## Saved data entries
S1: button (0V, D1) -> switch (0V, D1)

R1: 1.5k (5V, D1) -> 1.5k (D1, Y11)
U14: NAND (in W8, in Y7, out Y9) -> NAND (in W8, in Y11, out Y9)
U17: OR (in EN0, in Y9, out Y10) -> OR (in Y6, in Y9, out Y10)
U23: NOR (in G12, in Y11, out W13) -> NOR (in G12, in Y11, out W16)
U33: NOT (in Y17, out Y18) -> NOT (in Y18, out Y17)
==
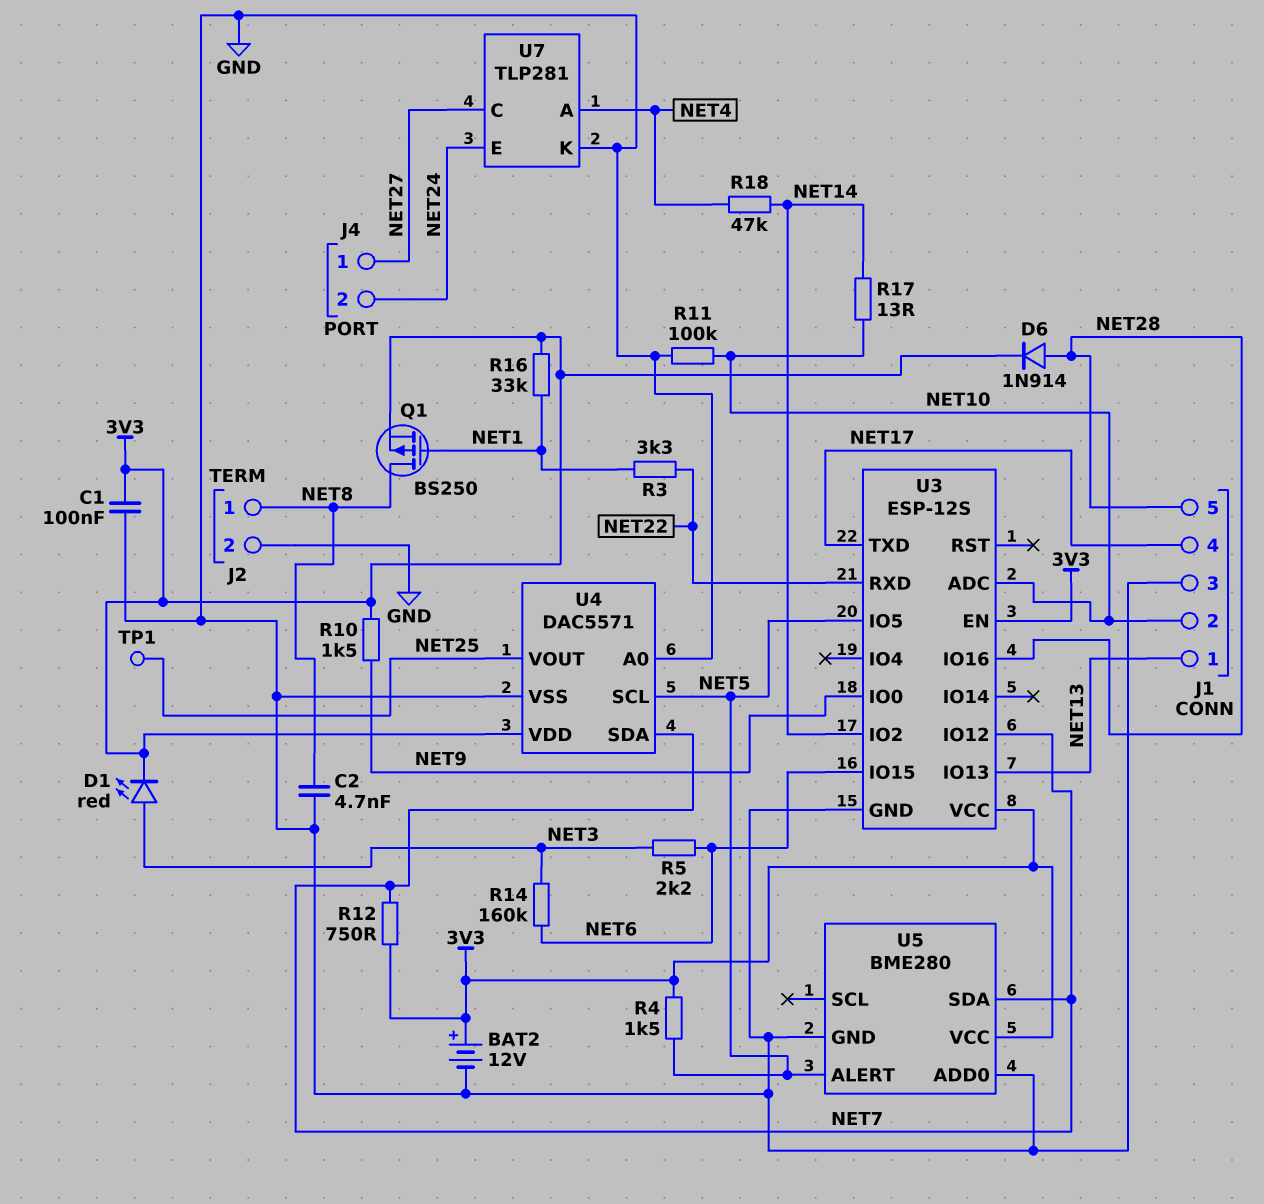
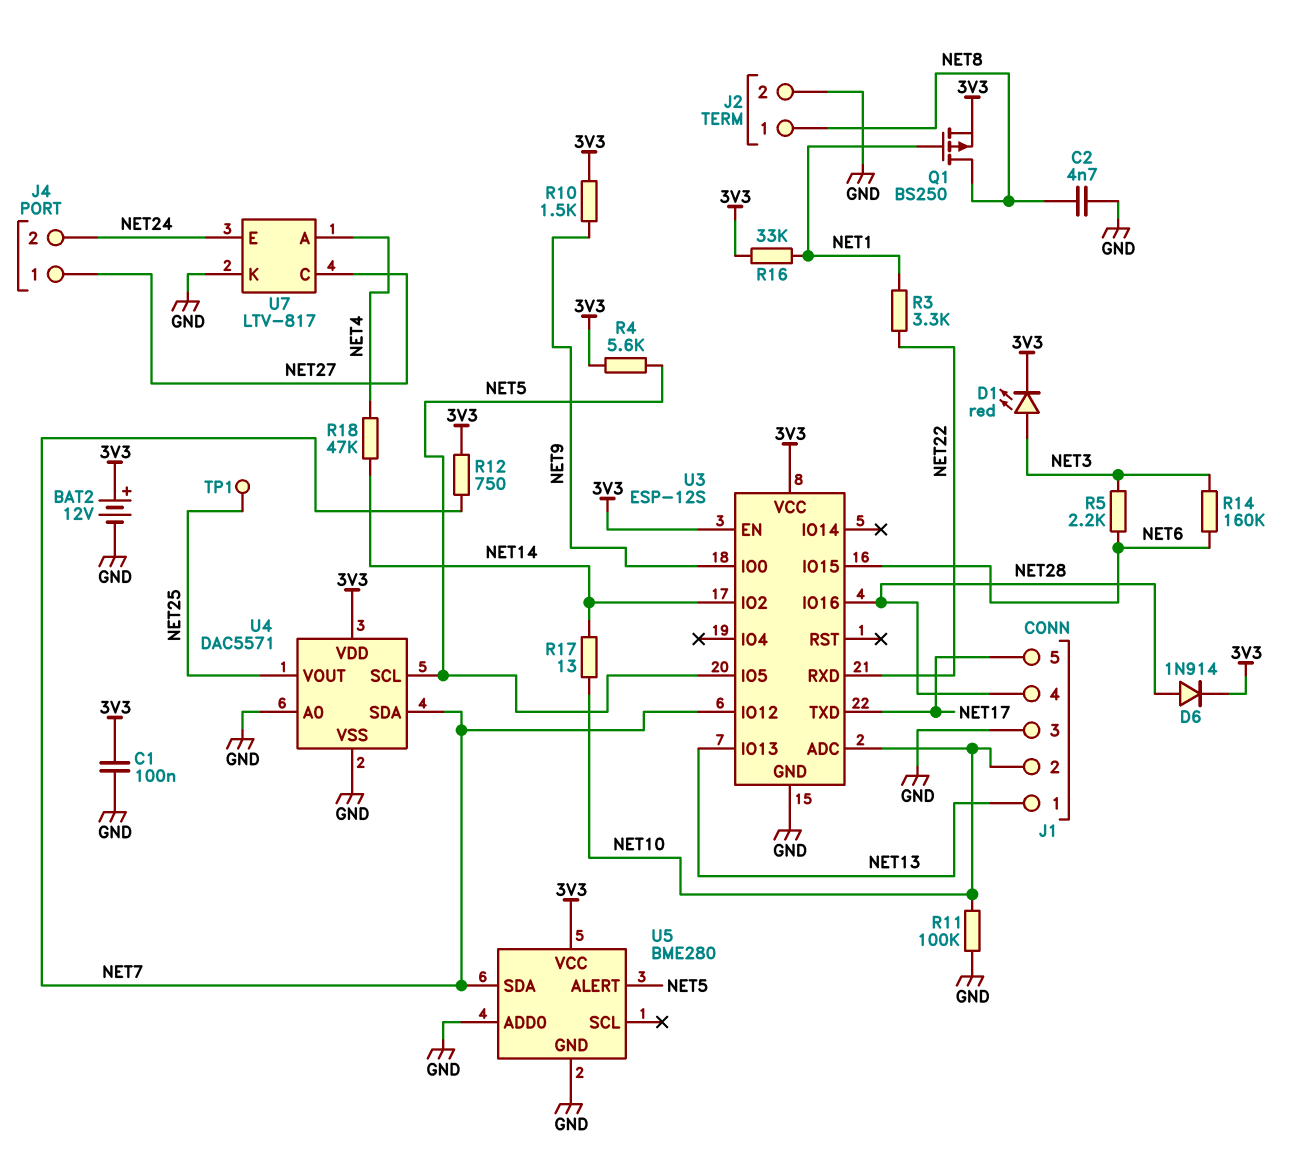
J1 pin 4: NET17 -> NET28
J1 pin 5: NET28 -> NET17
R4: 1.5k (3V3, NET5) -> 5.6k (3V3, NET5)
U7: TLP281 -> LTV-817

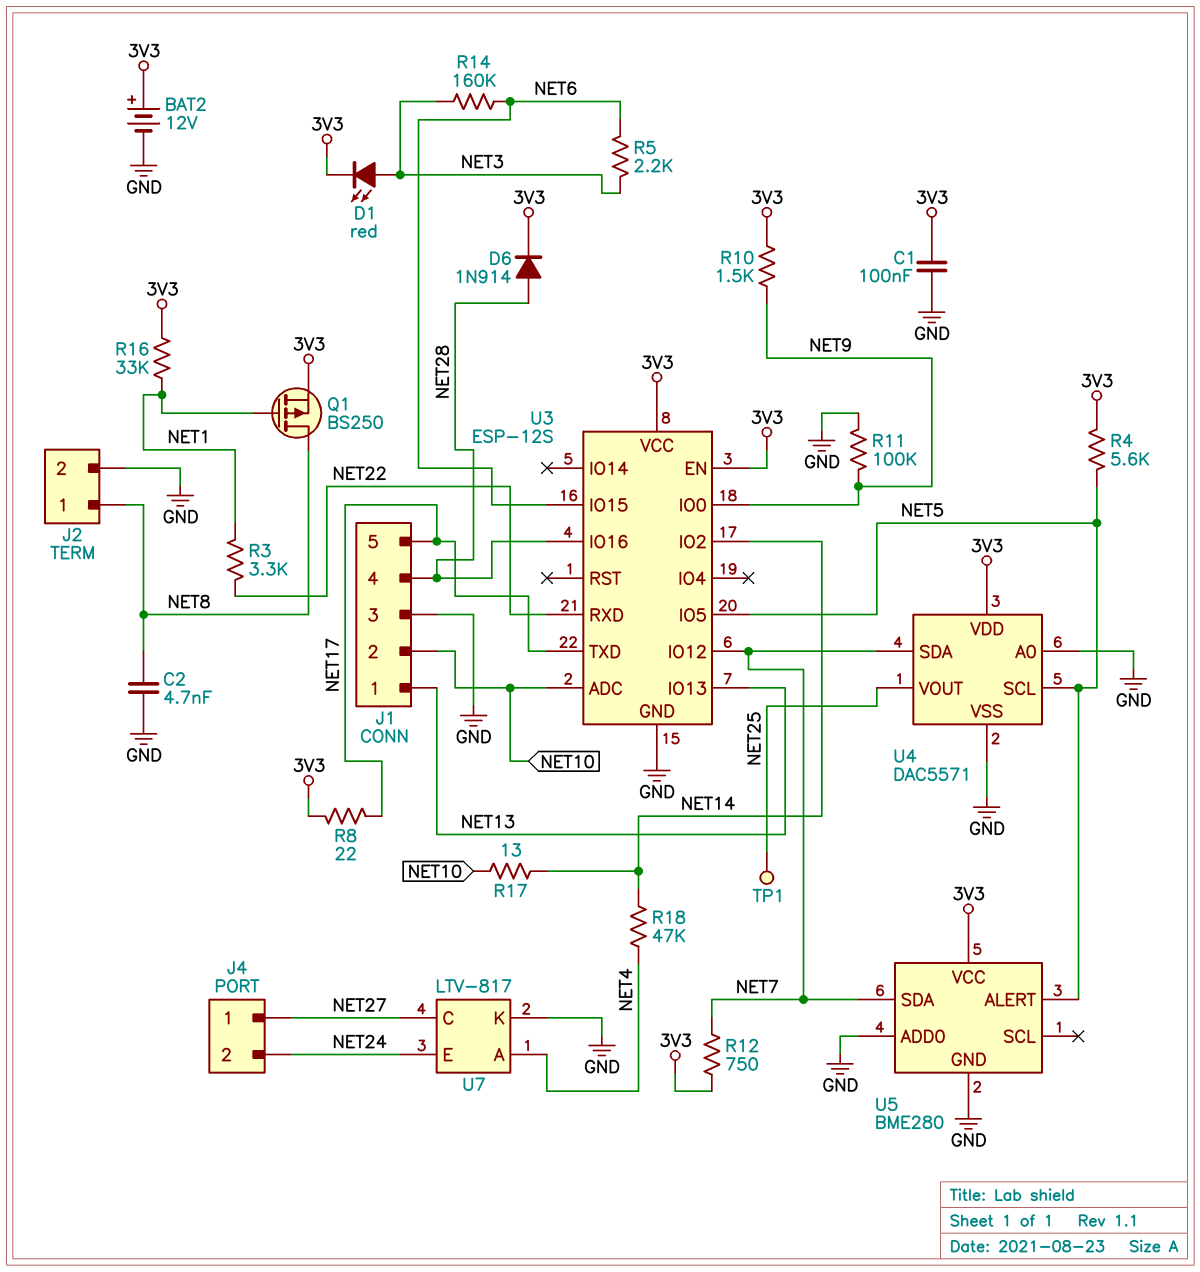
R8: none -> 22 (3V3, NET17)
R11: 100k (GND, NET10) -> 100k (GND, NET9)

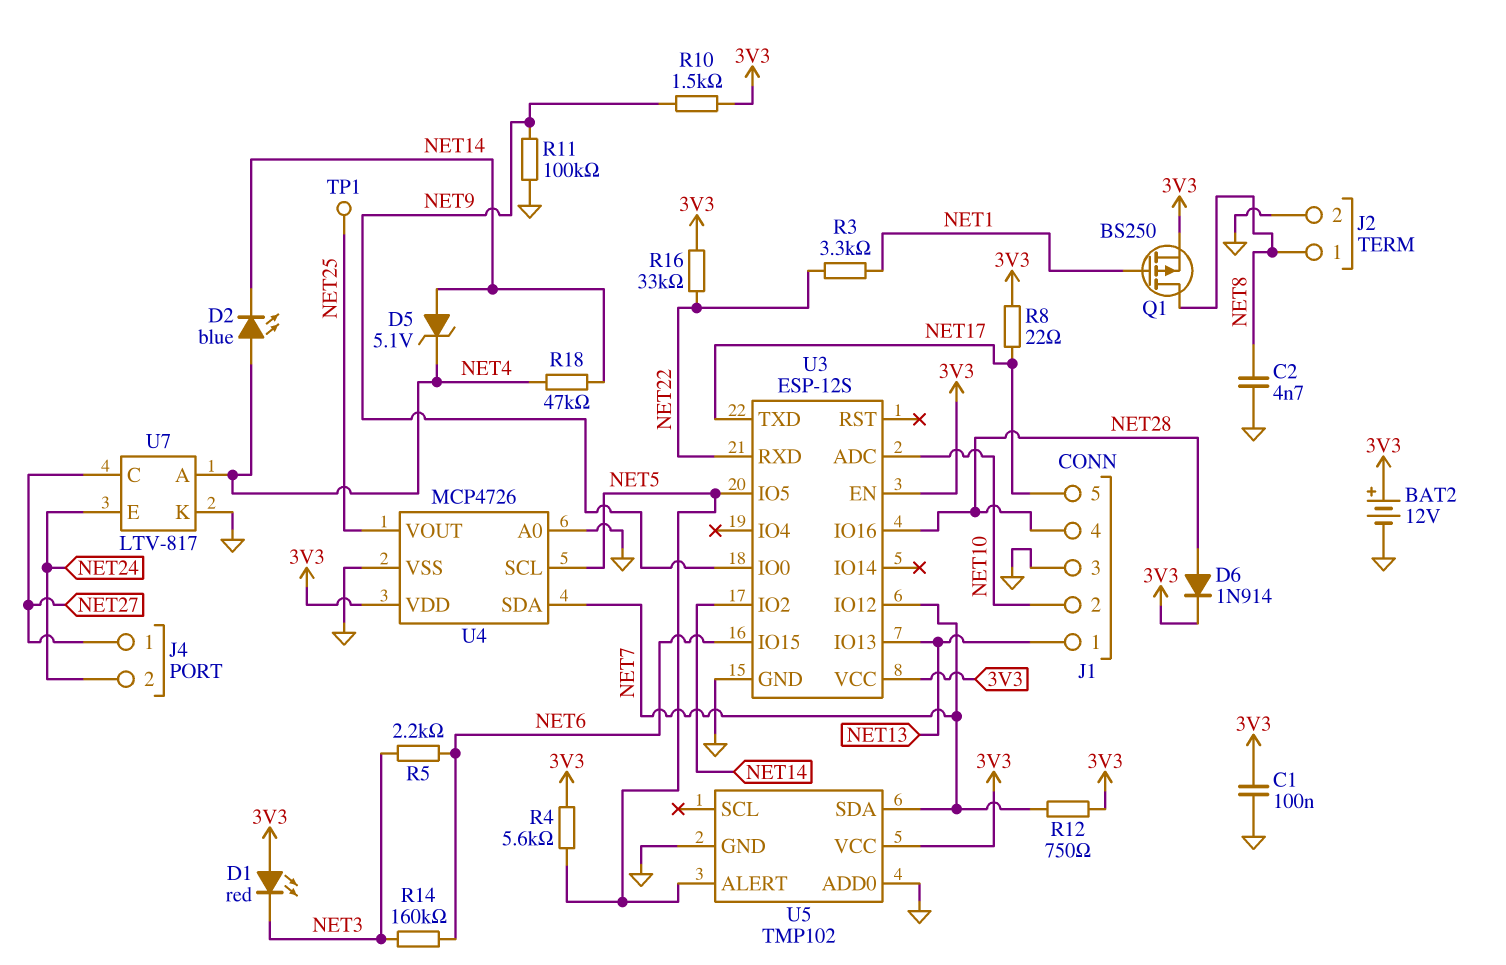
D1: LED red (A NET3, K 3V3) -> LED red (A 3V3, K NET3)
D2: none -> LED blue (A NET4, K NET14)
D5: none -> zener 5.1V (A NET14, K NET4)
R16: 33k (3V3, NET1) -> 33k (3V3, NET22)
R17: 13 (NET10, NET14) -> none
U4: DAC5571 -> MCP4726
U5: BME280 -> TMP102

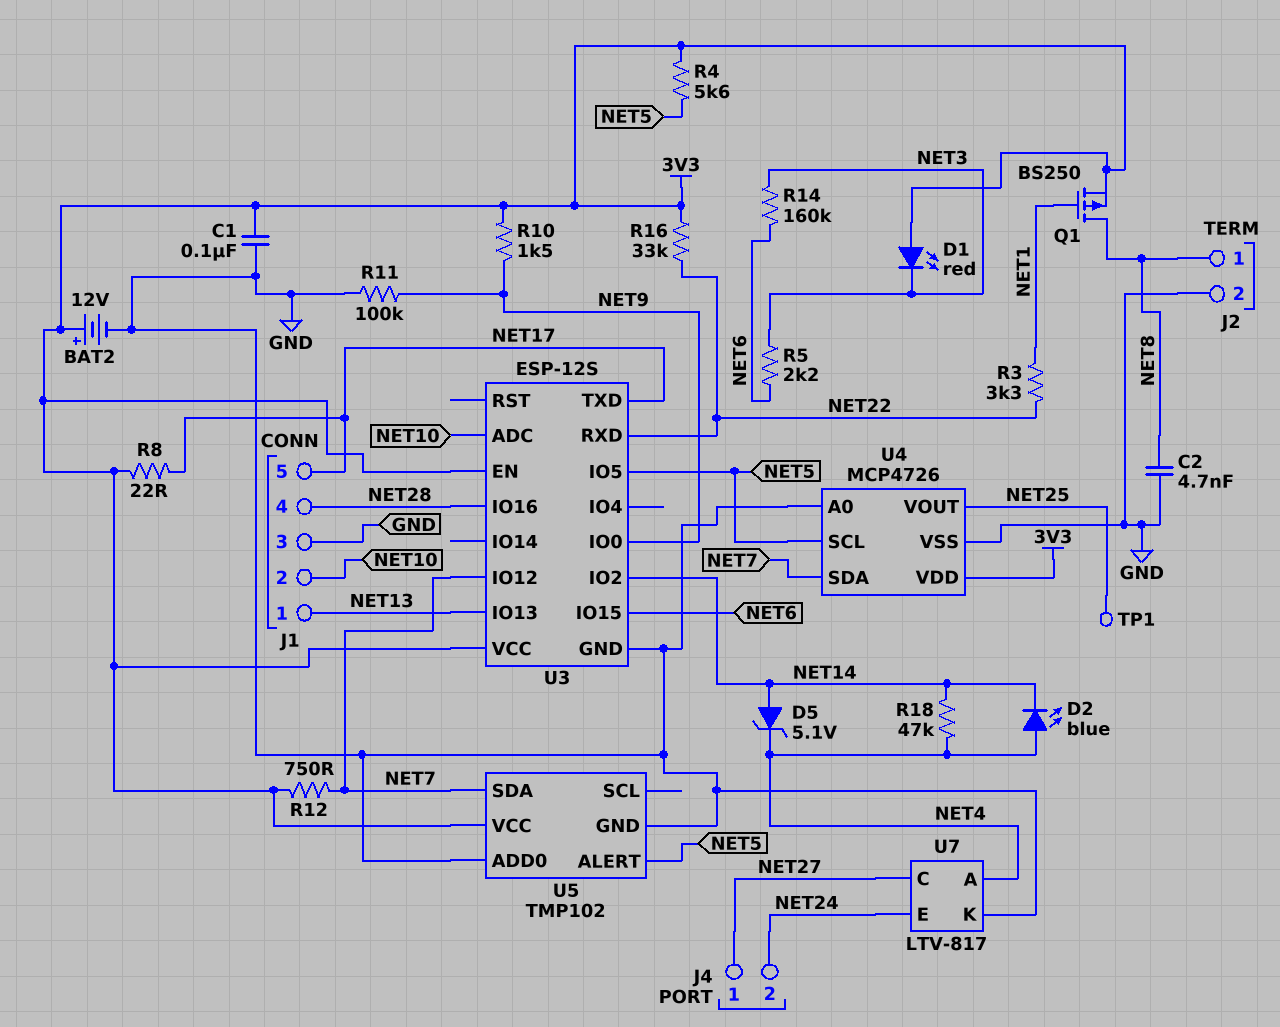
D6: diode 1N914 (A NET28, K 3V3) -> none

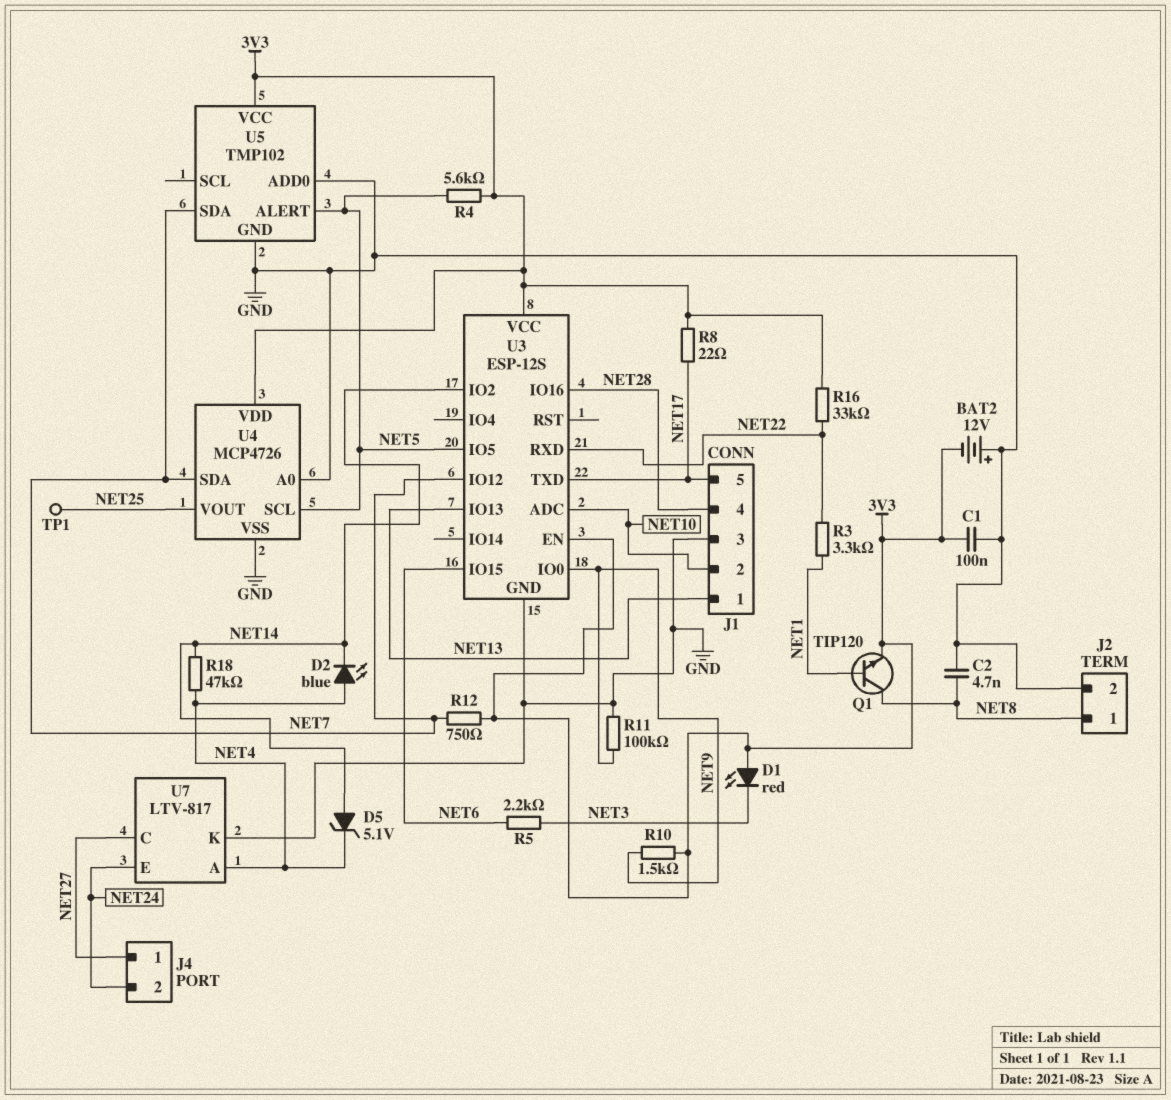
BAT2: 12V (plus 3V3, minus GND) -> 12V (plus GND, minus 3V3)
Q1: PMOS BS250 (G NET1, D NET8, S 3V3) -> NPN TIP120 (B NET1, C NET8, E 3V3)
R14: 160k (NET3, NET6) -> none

## Exercise instructions
Restate word for word the lines of the data above, starting at the line containing "S1: button (0V, D1) -> switch (0V, D1)" and ending at the line containing "U33: NOT (in", both included, and nothing more.

## Task result
S1: button (0V, D1) -> switch (0V, D1)

R1: 1.5k (5V, D1) -> 1.5k (D1, Y11)
U14: NAND (in W8, in Y7, out Y9) -> NAND (in W8, in Y11, out Y9)
U17: OR (in EN0, in Y9, out Y10) -> OR (in Y6, in Y9, out Y10)
U23: NOR (in G12, in Y11, out W13) -> NOR (in G12, in Y11, out W16)
U33: NOT (in Y17, out Y18) -> NOT (in Y18, out Y17)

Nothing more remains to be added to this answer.